WORK ORDER — Return the listing verbatim, images left out.
Segment Start: DATA SUPPLIED
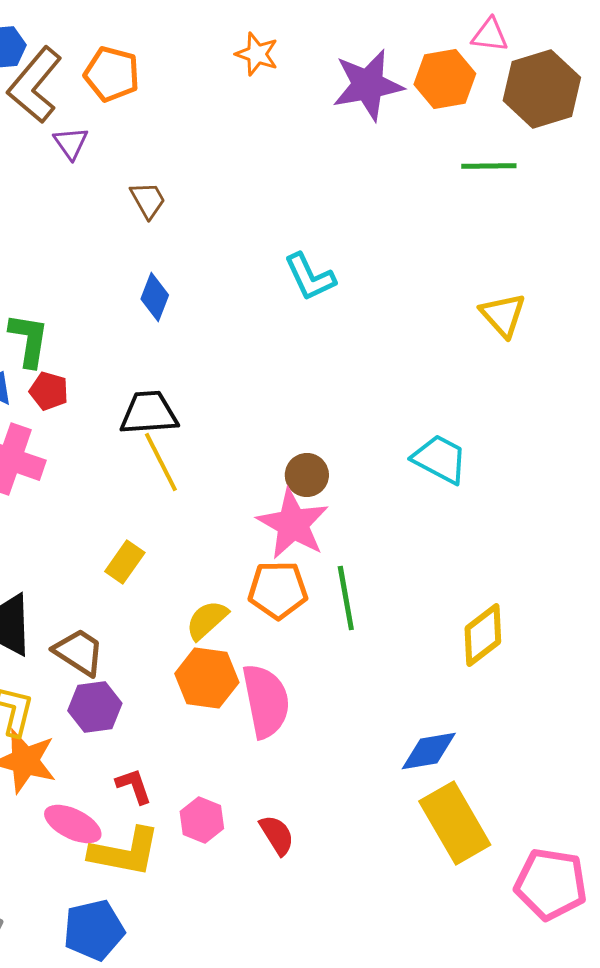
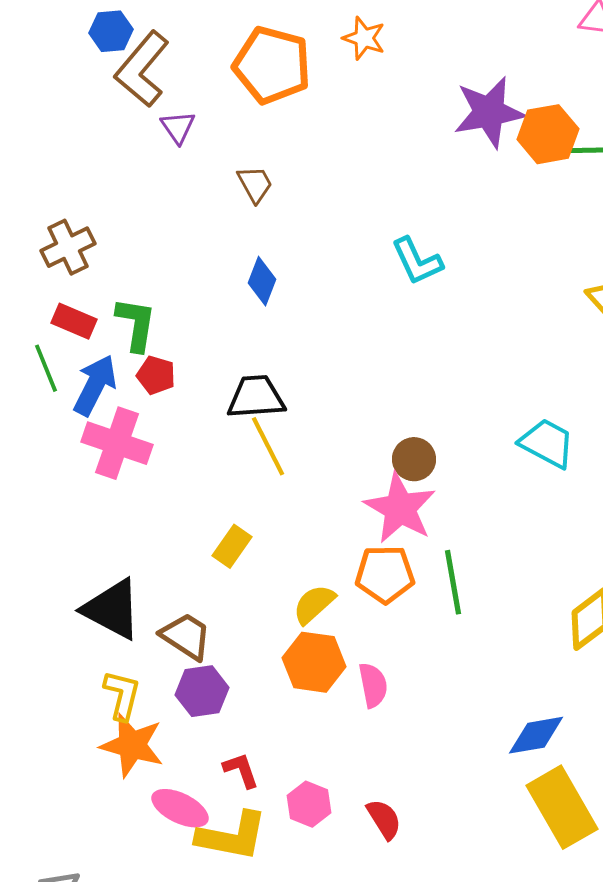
orange pentagon: (112, 74) -> (272, 65), moved, size x1.4
orange hexagon: (445, 79) -> (548, 134), moved
purple star: (368, 85) -> (489, 112), moved
pink semicircle: (266, 701) -> (373, 685), size x0.6

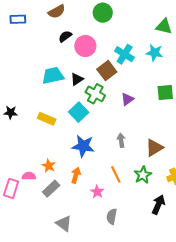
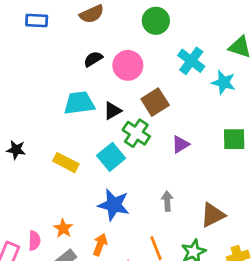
black semicircle: (65, 36) -> (93, 59), moved
cyan cross: (125, 54) -> (191, 61), moved
pink semicircle: (29, 176) -> (34, 241), turned 88

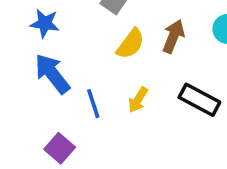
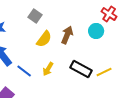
blue line: (93, 104) -> (24, 71), turned -35

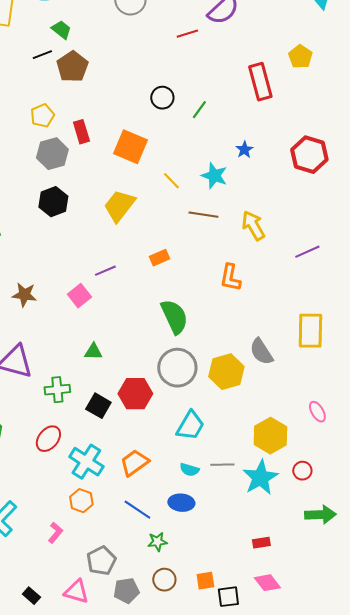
Segment End: DATA SUPPLIED
SOLUTION TO THE PROBLEM —
orange pentagon: (112, 74) -> (272, 65), moved, size x1.4
orange hexagon: (445, 79) -> (548, 134), moved
purple star: (368, 85) -> (489, 112), moved
pink semicircle: (266, 701) -> (373, 685), size x0.6

black semicircle: (65, 36) -> (93, 59), moved
cyan cross: (125, 54) -> (191, 61), moved
pink semicircle: (29, 176) -> (34, 241), turned 88

blue line: (93, 104) -> (24, 71), turned -35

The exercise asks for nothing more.